** start **
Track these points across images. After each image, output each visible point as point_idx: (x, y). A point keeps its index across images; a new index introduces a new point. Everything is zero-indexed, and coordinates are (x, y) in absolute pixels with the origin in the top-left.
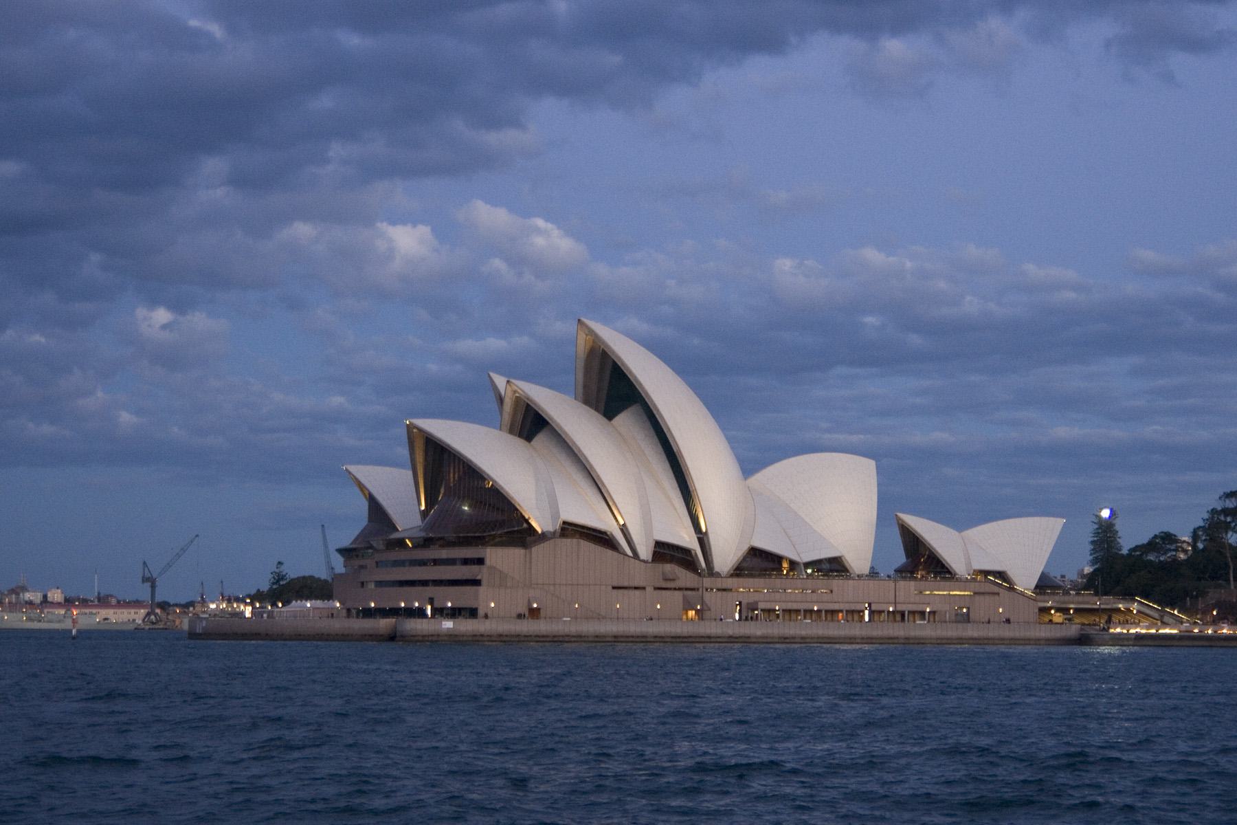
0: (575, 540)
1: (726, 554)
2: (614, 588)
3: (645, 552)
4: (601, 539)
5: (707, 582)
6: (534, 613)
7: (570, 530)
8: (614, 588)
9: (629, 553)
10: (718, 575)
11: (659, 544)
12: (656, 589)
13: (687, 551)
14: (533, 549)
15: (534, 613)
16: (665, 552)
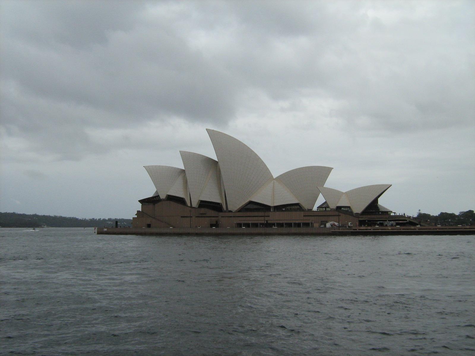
0: (169, 201)
1: (235, 204)
2: (182, 217)
3: (195, 204)
4: (180, 201)
5: (221, 214)
6: (149, 226)
7: (170, 198)
8: (182, 217)
9: (189, 205)
10: (230, 211)
11: (202, 201)
12: (196, 217)
13: (218, 204)
14: (156, 205)
15: (149, 226)
16: (203, 204)
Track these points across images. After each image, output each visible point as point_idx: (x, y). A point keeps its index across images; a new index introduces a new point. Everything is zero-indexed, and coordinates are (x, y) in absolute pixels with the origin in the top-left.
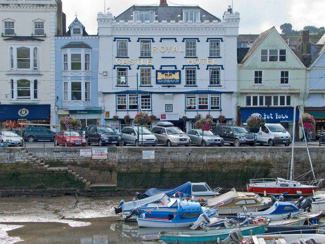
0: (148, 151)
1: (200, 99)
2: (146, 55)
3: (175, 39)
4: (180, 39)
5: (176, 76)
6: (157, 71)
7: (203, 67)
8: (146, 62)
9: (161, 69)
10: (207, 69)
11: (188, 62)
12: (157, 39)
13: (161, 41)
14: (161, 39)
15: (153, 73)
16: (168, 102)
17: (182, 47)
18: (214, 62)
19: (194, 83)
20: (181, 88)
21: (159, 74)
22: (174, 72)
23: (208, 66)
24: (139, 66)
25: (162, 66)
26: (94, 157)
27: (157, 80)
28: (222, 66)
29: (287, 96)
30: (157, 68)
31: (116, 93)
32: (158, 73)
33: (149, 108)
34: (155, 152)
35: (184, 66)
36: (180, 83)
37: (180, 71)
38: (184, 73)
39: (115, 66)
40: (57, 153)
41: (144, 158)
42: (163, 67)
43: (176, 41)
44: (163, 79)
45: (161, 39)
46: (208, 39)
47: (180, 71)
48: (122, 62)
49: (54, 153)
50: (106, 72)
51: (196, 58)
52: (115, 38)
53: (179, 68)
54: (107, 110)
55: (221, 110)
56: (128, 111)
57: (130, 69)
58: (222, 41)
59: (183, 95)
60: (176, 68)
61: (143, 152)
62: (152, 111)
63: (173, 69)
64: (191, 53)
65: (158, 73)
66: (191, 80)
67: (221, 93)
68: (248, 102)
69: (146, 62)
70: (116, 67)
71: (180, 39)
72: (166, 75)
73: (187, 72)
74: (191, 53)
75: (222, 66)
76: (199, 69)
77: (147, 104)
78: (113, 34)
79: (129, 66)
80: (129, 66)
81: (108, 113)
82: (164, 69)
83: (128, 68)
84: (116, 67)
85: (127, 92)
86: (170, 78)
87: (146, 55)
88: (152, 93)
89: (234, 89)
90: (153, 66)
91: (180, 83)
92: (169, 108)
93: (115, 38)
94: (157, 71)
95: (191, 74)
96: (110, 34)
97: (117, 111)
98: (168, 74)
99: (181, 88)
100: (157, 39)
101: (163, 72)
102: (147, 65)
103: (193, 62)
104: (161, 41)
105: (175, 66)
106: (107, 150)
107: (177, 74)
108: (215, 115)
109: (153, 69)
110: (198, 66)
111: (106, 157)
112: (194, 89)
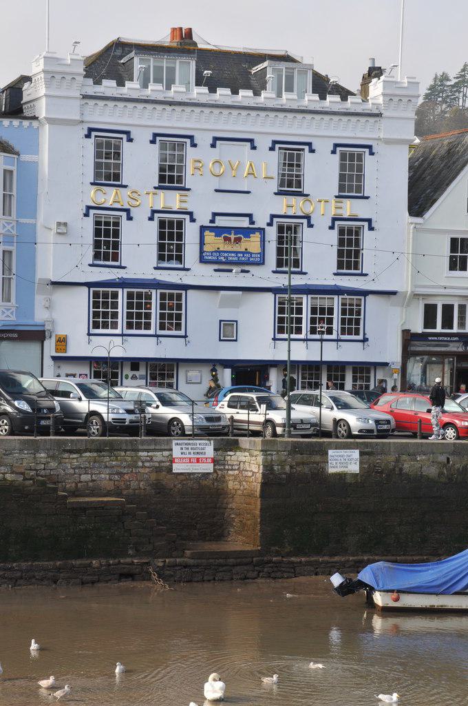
0: (342, 452)
1: (314, 311)
2: (170, 178)
3: (251, 141)
4: (263, 143)
5: (253, 244)
6: (203, 229)
8: (172, 200)
9: (212, 221)
10: (332, 228)
11: (283, 205)
12: (204, 140)
13: (213, 146)
14: (216, 139)
15: (191, 233)
16: (227, 314)
17: (270, 163)
18: (350, 208)
19: (116, 257)
21: (210, 237)
22: (247, 232)
23: (334, 220)
24: (154, 212)
25: (215, 214)
26: (178, 468)
27: (201, 251)
28: (369, 221)
29: (444, 306)
31: (89, 285)
32: (207, 233)
33: (178, 327)
34: (361, 454)
35: (273, 216)
36: (261, 262)
37: (262, 231)
38: (272, 233)
39: (89, 208)
40: (75, 456)
41: (331, 470)
43: (254, 148)
44: (218, 251)
45: (216, 139)
46: (275, 142)
48: (109, 197)
49: (66, 455)
50: (65, 224)
51: (300, 194)
52: (91, 130)
53: (261, 221)
54: (61, 331)
55: (365, 340)
56: (122, 335)
57: (130, 218)
58: (372, 153)
59: (270, 296)
60: (252, 222)
61: (331, 452)
62: (185, 337)
63: (245, 223)
64: (291, 185)
65: (207, 233)
66: (288, 258)
67: (366, 293)
68: (429, 320)
69: (172, 200)
70: (92, 212)
71: (263, 143)
72: (226, 239)
73: (281, 229)
74: (291, 185)
75: (369, 221)
76: (310, 226)
77: (173, 319)
78: (86, 119)
79: (128, 211)
80: (128, 211)
81: (62, 342)
82: (221, 222)
83: (124, 214)
84: (92, 212)
85: (123, 284)
86: (237, 248)
87: (170, 178)
89: (402, 282)
90: (191, 214)
91: (261, 262)
92: (228, 330)
93: (91, 130)
94: (203, 229)
95: (288, 235)
96: (78, 118)
97: (89, 334)
98: (233, 237)
99: (266, 275)
100: (204, 140)
101: (219, 231)
102: (175, 209)
103: (295, 206)
104: (213, 146)
105: (250, 216)
106: (212, 447)
107: (256, 238)
108: (349, 352)
110: (308, 217)
111: (209, 468)
112: (297, 281)
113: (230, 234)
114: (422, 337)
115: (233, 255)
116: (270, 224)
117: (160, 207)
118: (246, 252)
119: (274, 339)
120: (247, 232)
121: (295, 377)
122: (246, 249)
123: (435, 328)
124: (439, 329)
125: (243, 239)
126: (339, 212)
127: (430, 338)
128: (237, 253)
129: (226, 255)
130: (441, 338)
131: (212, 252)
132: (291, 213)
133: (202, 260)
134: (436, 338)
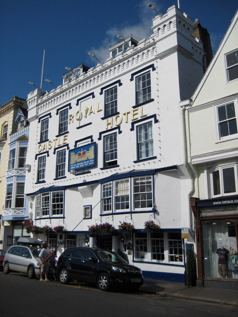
2: (63, 130)
3: (92, 94)
5: (90, 154)
6: (70, 151)
7: (126, 127)
9: (75, 146)
13: (77, 104)
17: (99, 101)
20: (97, 174)
25: (76, 142)
30: (72, 147)
36: (95, 166)
38: (100, 144)
42: (78, 143)
47: (95, 145)
60: (92, 140)
62: (64, 218)
63: (89, 141)
71: (97, 92)
72: (80, 154)
75: (154, 116)
86: (84, 159)
88: (65, 188)
99: (97, 174)
105: (91, 137)
109: (68, 148)
113: (81, 151)
114: (208, 204)
115: (82, 163)
116: (100, 139)
117: (57, 147)
118: (88, 160)
119: (101, 215)
120: (87, 147)
121: (131, 242)
122: (87, 158)
123: (220, 193)
124: (222, 194)
125: (86, 152)
126: (136, 117)
127: (214, 203)
128: (83, 161)
129: (79, 164)
130: (224, 202)
131: (73, 164)
132: (109, 128)
133: (69, 171)
134: (220, 203)
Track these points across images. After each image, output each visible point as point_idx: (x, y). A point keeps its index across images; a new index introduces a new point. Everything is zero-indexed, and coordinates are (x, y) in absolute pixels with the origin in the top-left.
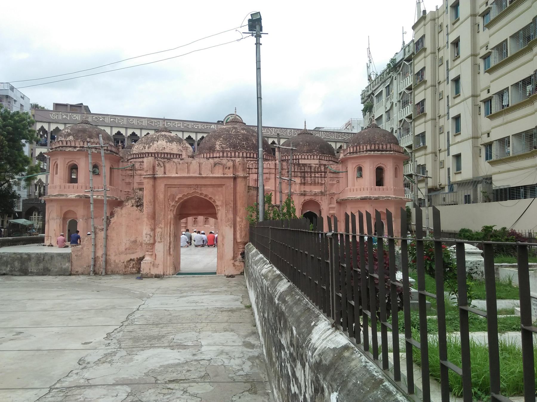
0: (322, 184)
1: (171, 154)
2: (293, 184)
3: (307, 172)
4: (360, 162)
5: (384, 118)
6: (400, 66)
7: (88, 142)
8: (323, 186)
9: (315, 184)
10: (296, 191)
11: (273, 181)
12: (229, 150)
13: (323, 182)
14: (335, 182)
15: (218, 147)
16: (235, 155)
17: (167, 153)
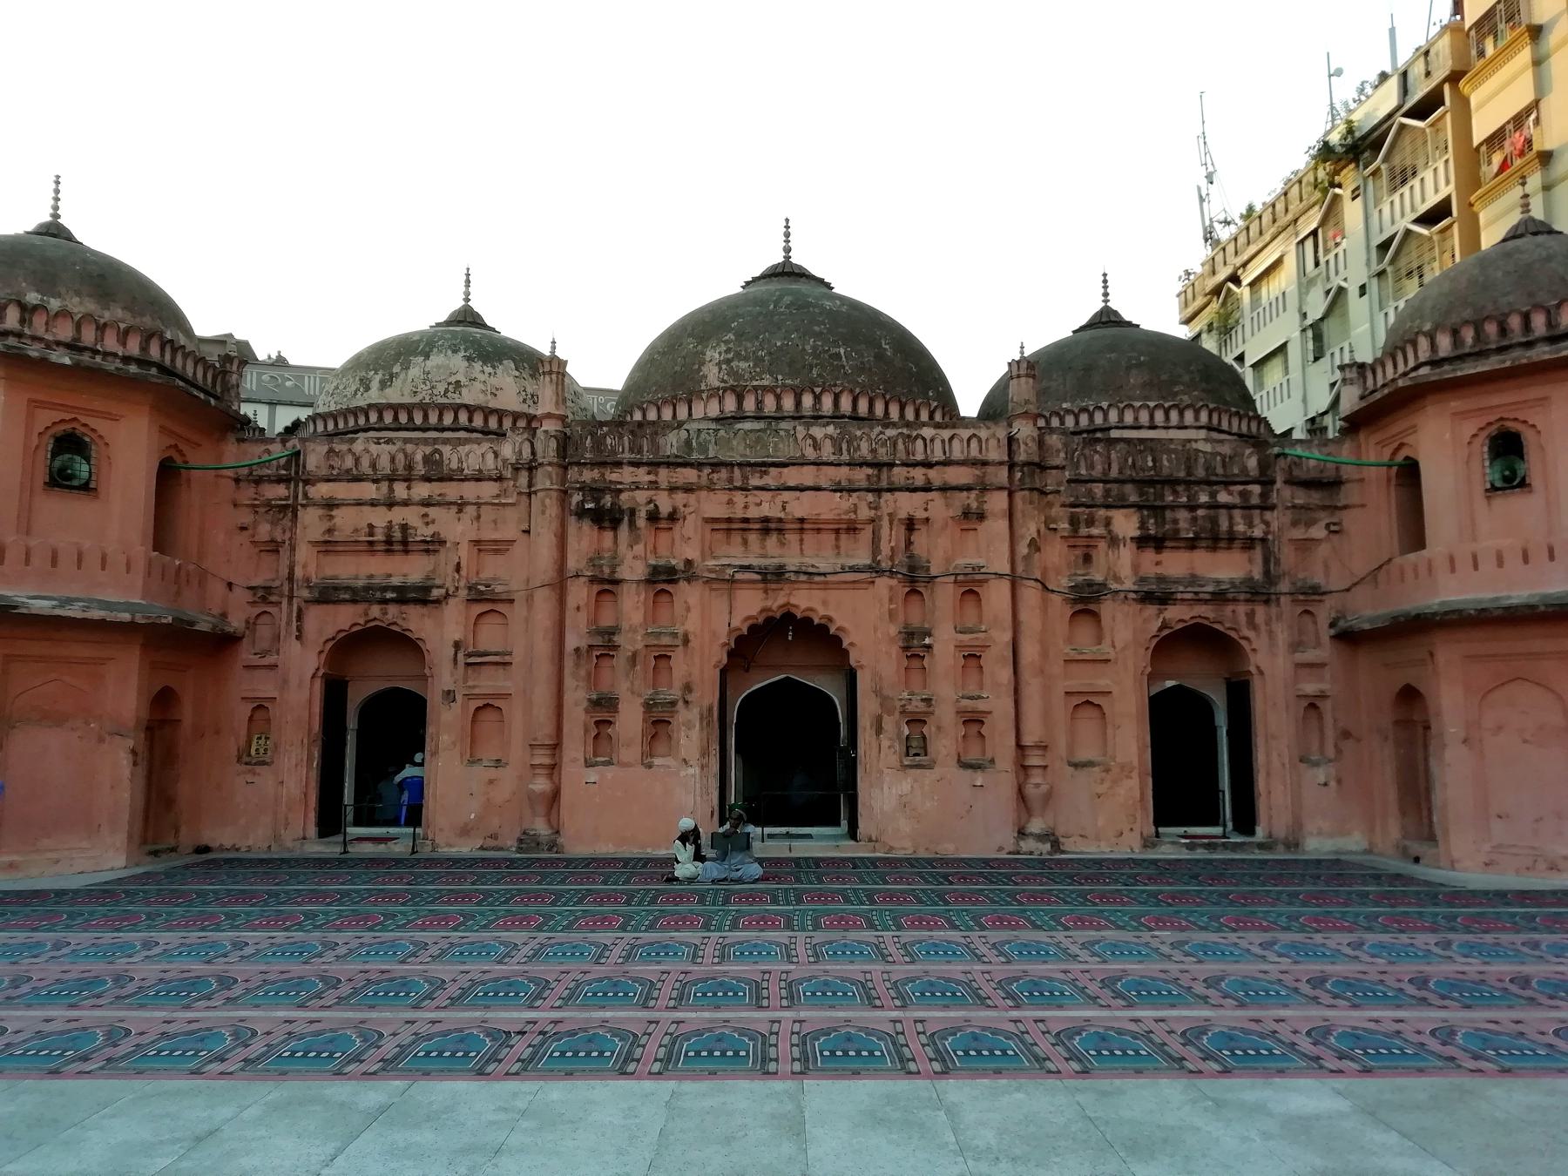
0: (1249, 543)
1: (488, 412)
2: (1102, 545)
3: (1172, 482)
4: (1502, 403)
5: (1294, 352)
6: (1377, 146)
7: (27, 311)
8: (1258, 553)
9: (1215, 540)
10: (1117, 579)
11: (1003, 524)
12: (765, 383)
13: (1258, 532)
14: (1318, 532)
15: (712, 375)
16: (798, 404)
17: (471, 410)
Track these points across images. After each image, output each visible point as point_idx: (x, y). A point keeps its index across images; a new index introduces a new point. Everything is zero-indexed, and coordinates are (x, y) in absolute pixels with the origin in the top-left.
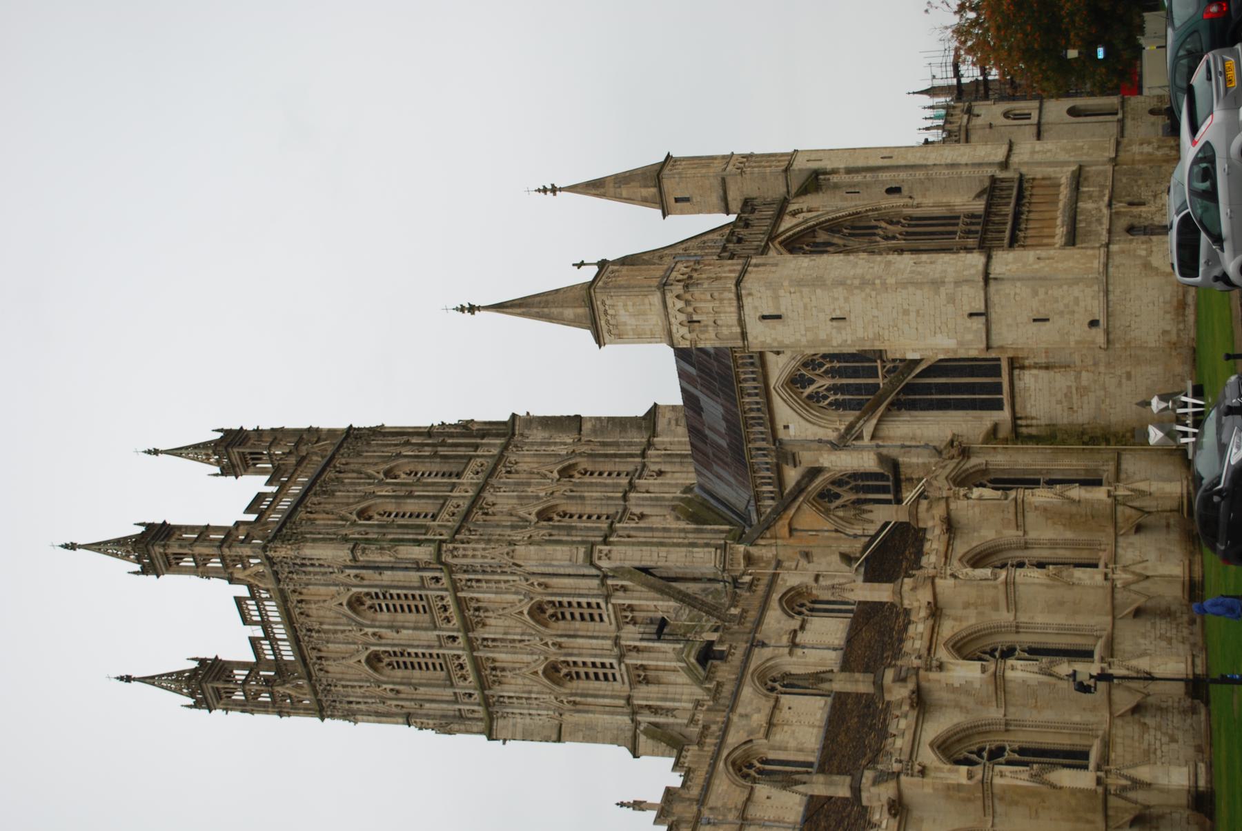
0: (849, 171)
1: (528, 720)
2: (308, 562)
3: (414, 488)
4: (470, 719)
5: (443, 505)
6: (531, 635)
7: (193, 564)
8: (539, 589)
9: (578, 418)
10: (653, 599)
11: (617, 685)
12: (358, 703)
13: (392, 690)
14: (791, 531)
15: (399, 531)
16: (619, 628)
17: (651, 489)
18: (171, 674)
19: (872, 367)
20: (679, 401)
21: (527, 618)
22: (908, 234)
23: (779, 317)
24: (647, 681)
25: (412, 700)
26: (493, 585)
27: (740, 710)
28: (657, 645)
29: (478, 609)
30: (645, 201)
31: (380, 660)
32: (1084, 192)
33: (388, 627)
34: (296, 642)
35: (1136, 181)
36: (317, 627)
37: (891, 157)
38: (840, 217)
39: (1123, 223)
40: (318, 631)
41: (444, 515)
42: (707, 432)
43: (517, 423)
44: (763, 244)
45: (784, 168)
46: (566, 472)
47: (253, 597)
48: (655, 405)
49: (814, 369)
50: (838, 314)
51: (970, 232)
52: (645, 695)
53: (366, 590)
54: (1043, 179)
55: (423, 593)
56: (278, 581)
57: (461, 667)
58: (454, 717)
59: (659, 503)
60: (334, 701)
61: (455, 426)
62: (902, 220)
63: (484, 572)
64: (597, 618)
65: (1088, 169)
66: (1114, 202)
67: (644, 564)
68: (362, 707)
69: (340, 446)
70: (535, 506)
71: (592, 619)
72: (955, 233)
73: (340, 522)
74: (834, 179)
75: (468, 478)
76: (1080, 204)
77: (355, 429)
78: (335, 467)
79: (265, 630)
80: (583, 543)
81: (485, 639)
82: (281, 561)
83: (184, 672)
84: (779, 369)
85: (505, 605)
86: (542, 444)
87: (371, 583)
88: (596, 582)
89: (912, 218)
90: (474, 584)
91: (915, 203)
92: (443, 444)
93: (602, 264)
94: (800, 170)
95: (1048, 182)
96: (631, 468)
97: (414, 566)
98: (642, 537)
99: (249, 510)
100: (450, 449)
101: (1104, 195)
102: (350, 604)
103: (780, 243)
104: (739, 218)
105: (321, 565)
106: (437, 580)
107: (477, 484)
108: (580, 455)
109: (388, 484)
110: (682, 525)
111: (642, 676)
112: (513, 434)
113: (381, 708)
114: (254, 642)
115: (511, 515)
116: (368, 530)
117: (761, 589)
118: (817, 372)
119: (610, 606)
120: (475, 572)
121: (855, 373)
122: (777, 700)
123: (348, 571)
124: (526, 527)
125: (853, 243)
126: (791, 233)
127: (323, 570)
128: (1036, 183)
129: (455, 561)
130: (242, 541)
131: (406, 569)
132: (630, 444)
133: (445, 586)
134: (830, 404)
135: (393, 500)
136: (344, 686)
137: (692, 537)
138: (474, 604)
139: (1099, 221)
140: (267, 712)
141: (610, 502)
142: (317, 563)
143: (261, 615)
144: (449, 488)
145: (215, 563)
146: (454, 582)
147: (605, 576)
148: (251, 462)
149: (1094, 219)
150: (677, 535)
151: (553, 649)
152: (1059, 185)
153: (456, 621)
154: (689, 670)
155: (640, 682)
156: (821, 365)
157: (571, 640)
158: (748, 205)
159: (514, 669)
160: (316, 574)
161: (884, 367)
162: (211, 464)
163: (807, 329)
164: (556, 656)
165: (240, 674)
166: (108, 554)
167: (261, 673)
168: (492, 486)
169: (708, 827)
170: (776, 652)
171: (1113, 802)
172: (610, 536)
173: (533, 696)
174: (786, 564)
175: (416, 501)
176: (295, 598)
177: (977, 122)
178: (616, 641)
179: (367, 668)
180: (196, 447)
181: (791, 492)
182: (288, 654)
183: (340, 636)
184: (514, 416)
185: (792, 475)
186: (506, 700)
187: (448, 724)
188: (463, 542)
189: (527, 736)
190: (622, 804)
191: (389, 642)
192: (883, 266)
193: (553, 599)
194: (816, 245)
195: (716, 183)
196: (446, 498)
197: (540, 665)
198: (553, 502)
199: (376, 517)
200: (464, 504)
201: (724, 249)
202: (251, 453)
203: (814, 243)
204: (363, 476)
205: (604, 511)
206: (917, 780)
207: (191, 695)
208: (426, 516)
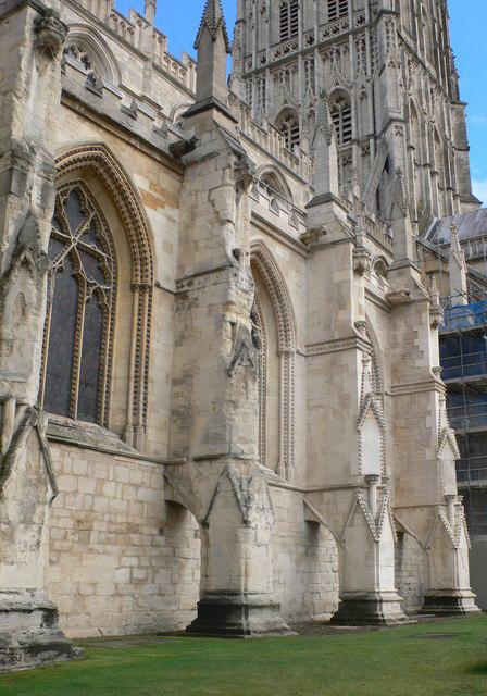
** end **
WHAT THE TASK ASKS: Copy the records word for word, starting with their first line and going on through the line that contains "16: (203, 204)", and leave the pictures out of your copy.

RESPONSE:
Track these points across images. After each image, output each visible point as point_idx: (x, y). A point keeps its index across images; a new index introduces a new point. Everything is zero-indexed, and coordinates are (x, y) in absolute pixels with the origin in the top-left.
0: (575, 540)
1: (726, 554)
2: (614, 588)
3: (645, 552)
4: (601, 539)
5: (707, 582)
6: (534, 613)
7: (570, 530)
8: (614, 588)
9: (629, 553)
10: (718, 575)
11: (659, 544)
12: (656, 589)
13: (687, 551)
14: (533, 549)
15: (534, 613)
16: (665, 552)
0: (169, 201)
1: (235, 204)
2: (182, 217)
3: (195, 204)
4: (180, 201)
5: (221, 214)
6: (149, 226)
7: (170, 198)
8: (182, 217)
9: (189, 205)
10: (230, 211)
11: (202, 201)
12: (196, 217)
13: (218, 204)
14: (156, 205)
15: (149, 226)
16: (203, 204)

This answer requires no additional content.